======== MATERIAL PROVIDED

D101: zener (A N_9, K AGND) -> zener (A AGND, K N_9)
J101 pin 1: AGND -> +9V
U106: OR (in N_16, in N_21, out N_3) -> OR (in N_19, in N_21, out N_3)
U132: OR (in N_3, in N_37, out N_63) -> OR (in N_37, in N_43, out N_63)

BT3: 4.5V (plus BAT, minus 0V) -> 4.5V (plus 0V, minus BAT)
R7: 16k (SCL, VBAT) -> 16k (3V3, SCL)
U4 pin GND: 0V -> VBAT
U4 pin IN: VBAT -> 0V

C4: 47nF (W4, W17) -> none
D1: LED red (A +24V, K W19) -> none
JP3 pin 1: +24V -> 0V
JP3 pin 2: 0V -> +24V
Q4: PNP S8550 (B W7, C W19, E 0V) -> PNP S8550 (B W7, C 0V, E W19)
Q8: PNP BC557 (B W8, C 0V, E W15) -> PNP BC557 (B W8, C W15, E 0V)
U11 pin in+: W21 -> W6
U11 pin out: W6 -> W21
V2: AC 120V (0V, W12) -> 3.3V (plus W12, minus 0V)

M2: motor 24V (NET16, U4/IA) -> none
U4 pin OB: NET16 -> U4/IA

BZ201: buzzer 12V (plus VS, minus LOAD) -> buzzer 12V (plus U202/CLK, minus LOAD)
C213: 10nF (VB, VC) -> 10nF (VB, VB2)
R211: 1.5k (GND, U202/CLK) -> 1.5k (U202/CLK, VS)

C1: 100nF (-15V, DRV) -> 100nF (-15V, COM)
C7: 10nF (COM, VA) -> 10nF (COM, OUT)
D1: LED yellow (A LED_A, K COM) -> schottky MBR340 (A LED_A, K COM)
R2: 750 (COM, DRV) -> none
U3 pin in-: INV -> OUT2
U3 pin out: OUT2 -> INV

================

• THE PROBLEM: Your job is to reproduce the data in full, with every line intact.

• SOLUTION BELOW:
D101: zener (A N_9, K AGND) -> zener (A AGND, K N_9)
J101 pin 1: AGND -> +9V
U106: OR (in N_16, in N_21, out N_3) -> OR (in N_19, in N_21, out N_3)
U132: OR (in N_3, in N_37, out N_63) -> OR (in N_37, in N_43, out N_63)

BT3: 4.5V (plus BAT, minus 0V) -> 4.5V (plus 0V, minus BAT)
R7: 16k (SCL, VBAT) -> 16k (3V3, SCL)
U4 pin GND: 0V -> VBAT
U4 pin IN: VBAT -> 0V

C4: 47nF (W4, W17) -> none
D1: LED red (A +24V, K W19) -> none
JP3 pin 1: +24V -> 0V
JP3 pin 2: 0V -> +24V
Q4: PNP S8550 (B W7, C W19, E 0V) -> PNP S8550 (B W7, C 0V, E W19)
Q8: PNP BC557 (B W8, C 0V, E W15) -> PNP BC557 (B W8, C W15, E 0V)
U11 pin in+: W21 -> W6
U11 pin out: W6 -> W21
V2: AC 120V (0V, W12) -> 3.3V (plus W12, minus 0V)

M2: motor 24V (NET16, U4/IA) -> none
U4 pin OB: NET16 -> U4/IA

BZ201: buzzer 12V (plus VS, minus LOAD) -> buzzer 12V (plus U202/CLK, minus LOAD)
C213: 10nF (VB, VC) -> 10nF (VB, VB2)
R211: 1.5k (GND, U202/CLK) -> 1.5k (U202/CLK, VS)

C1: 100nF (-15V, DRV) -> 100nF (-15V, COM)
C7: 10nF (COM, VA) -> 10nF (COM, OUT)
D1: LED yellow (A LED_A, K COM) -> schottky MBR340 (A LED_A, K COM)
R2: 750 (COM, DRV) -> none
U3 pin in-: INV -> OUT2
U3 pin out: OUT2 -> INV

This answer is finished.